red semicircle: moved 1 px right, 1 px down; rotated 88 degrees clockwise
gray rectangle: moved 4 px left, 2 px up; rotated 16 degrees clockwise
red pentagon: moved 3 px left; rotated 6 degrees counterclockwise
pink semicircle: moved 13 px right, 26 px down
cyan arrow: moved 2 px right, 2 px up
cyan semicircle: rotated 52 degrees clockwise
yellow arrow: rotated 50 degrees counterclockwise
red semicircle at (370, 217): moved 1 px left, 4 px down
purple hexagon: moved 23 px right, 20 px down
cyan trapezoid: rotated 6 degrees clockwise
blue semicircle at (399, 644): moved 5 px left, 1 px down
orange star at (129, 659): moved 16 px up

□ □ □

### [REQUIREMENT]
Search the listing for the word "rotated" and return each line that holds it.

### [RESULT BELOW]
red semicircle: moved 1 px right, 1 px down; rotated 88 degrees clockwise
gray rectangle: moved 4 px left, 2 px up; rotated 16 degrees clockwise
red pentagon: moved 3 px left; rotated 6 degrees counterclockwise
cyan semicircle: rotated 52 degrees clockwise
yellow arrow: rotated 50 degrees counterclockwise
cyan trapezoid: rotated 6 degrees clockwise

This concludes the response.